Work instructions: The reply consists of one number only: how many lines in the listing below contain the word "relocated".

Provided entries:
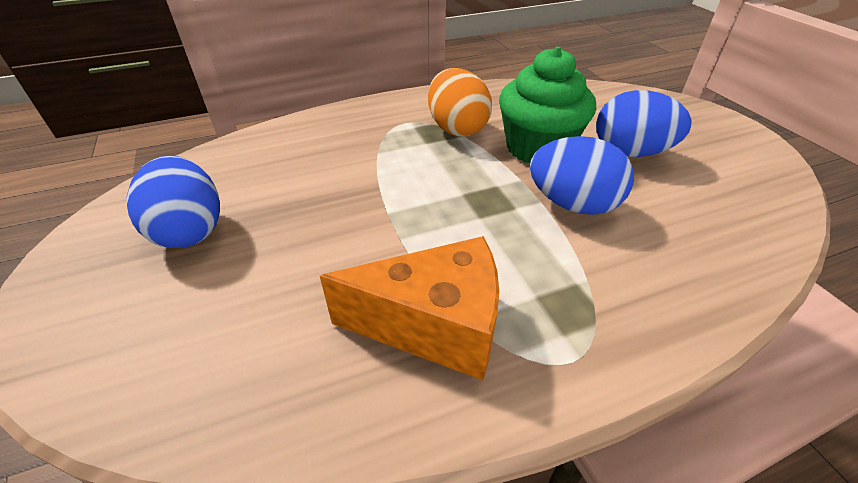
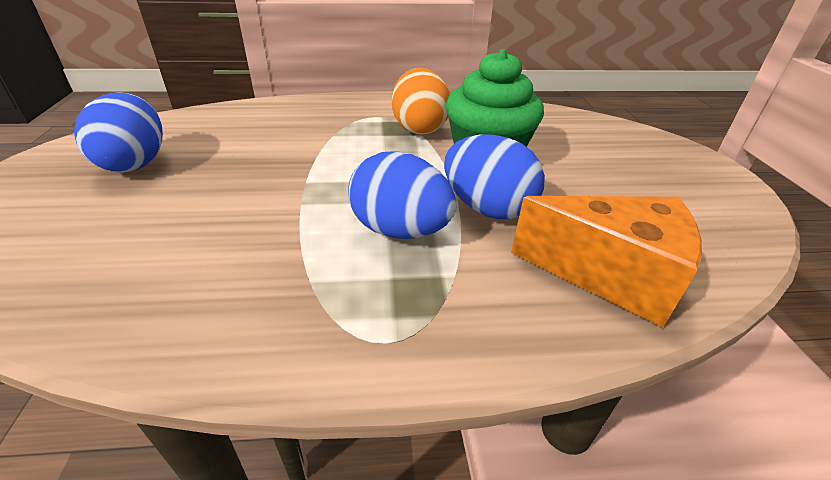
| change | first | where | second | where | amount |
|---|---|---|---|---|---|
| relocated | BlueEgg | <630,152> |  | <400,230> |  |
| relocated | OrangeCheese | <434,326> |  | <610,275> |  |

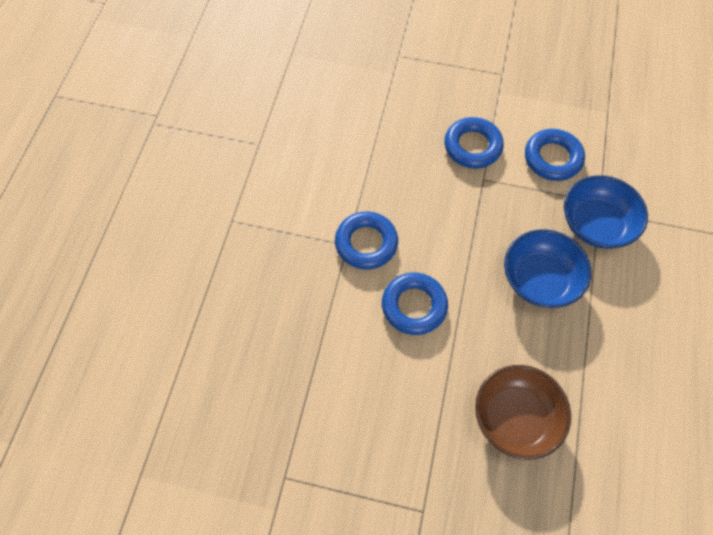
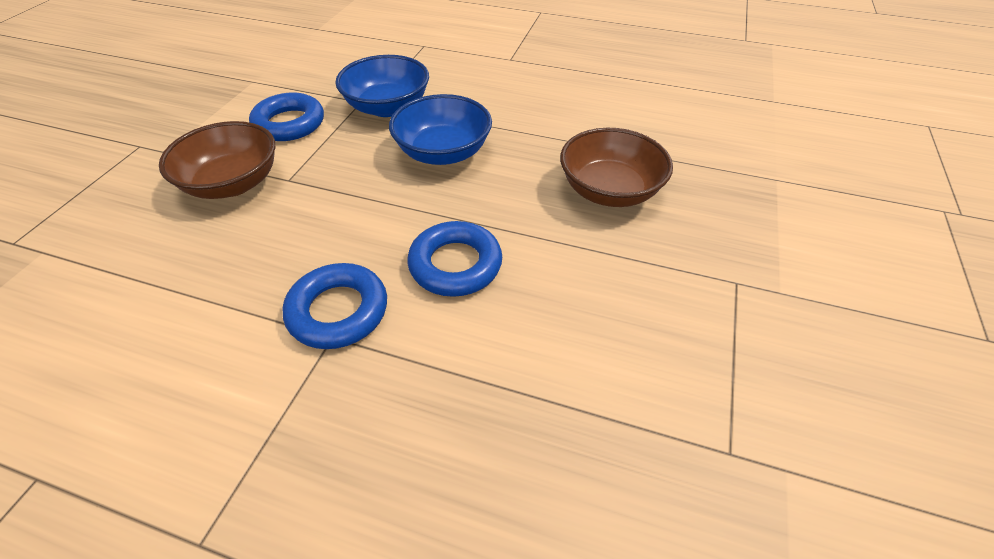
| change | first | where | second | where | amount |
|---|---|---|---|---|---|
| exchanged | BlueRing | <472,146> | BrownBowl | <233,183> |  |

--

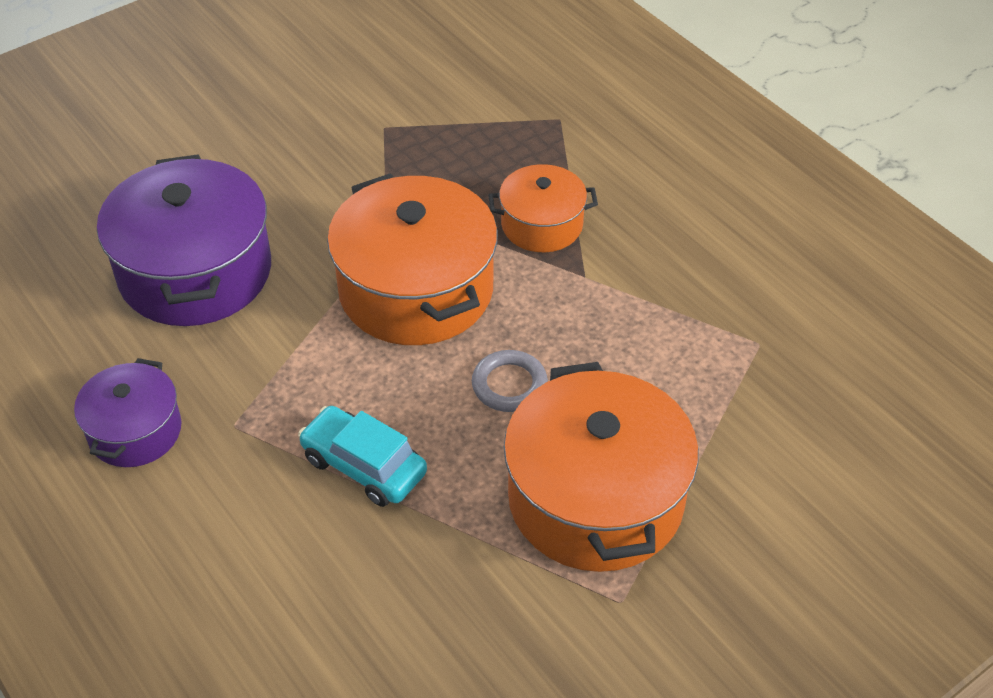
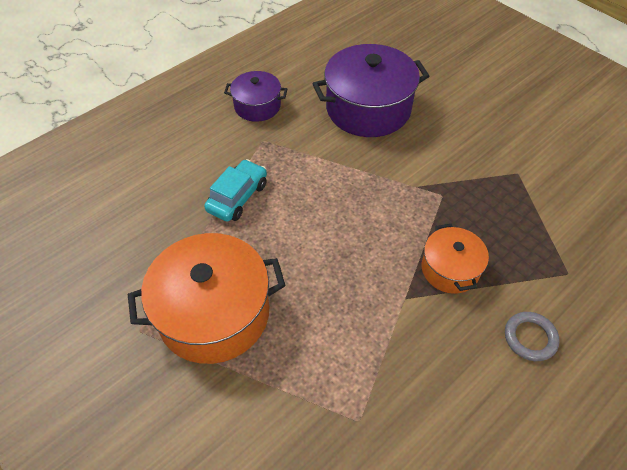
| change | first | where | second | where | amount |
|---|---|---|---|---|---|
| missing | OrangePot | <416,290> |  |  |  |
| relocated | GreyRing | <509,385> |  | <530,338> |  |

Task solution: 3